--- Task instructions ---
Scan the listing for the word "before" and report every line that contains it.

--- Records ---
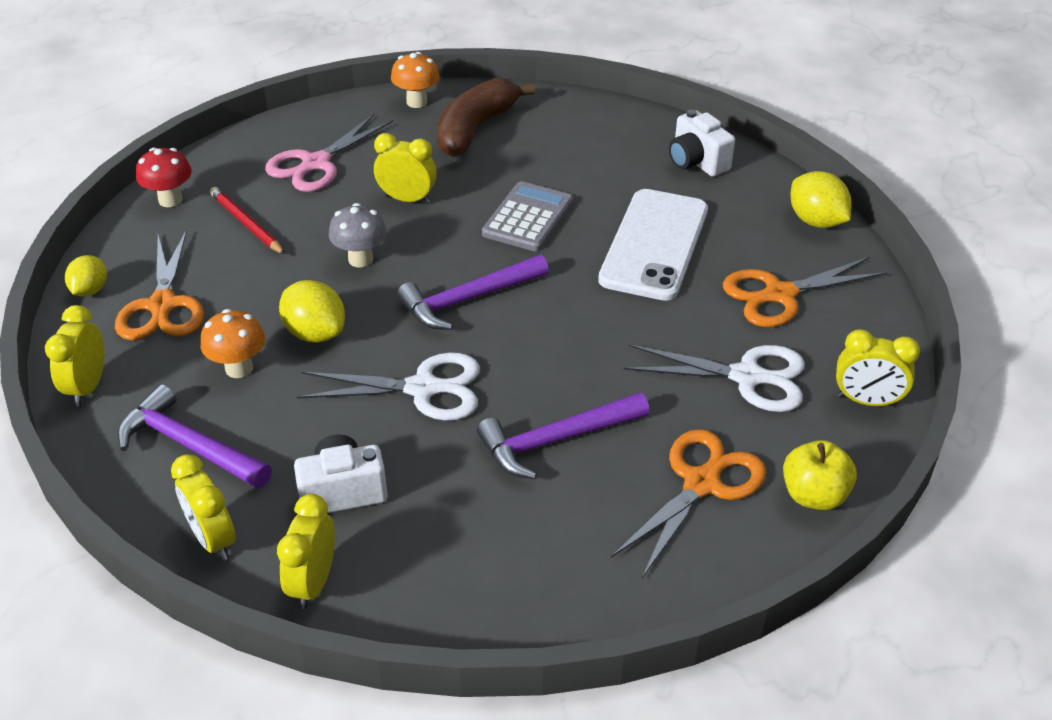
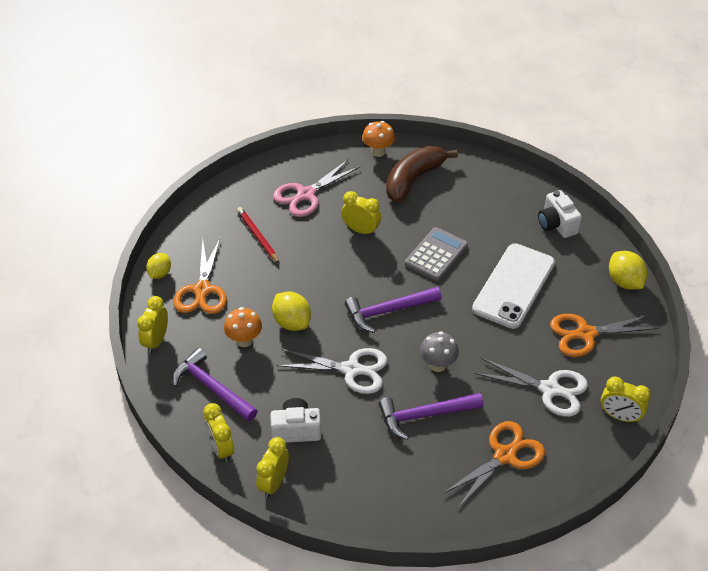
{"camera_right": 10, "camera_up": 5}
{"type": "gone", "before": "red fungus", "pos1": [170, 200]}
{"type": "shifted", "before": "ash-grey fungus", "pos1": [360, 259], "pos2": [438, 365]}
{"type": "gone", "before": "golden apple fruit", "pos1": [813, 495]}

* * *

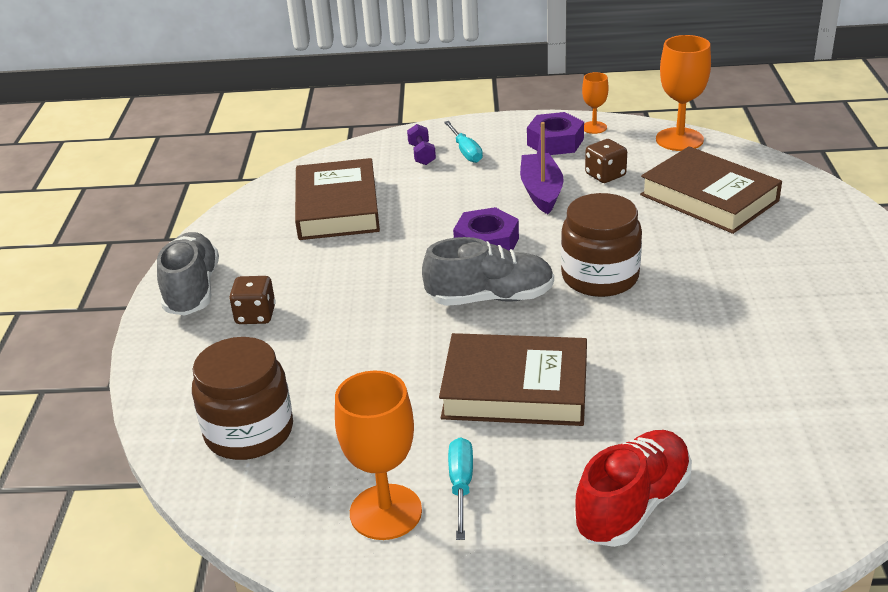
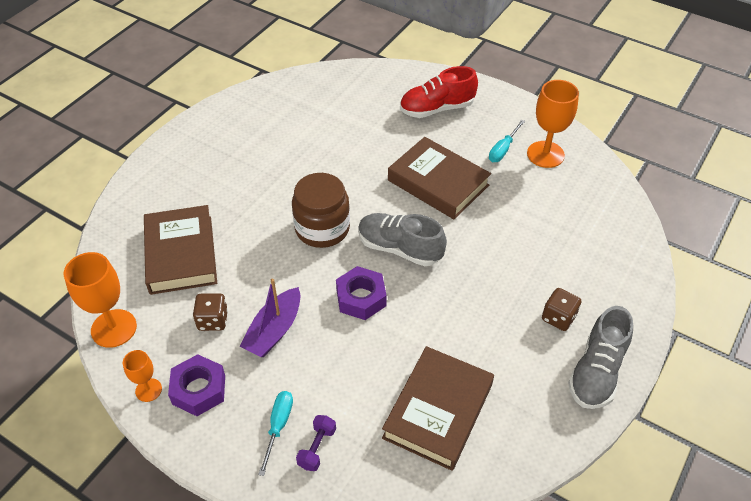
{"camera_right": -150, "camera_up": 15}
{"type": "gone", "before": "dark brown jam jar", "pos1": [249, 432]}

--- Solved problem ---
{"type": "gone", "before": "red fungus", "pos1": [170, 200]}
{"type": "shifted", "before": "ash-grey fungus", "pos1": [360, 259], "pos2": [438, 365]}
{"type": "gone", "before": "golden apple fruit", "pos1": [813, 495]}
{"type": "gone", "before": "dark brown jam jar", "pos1": [249, 432]}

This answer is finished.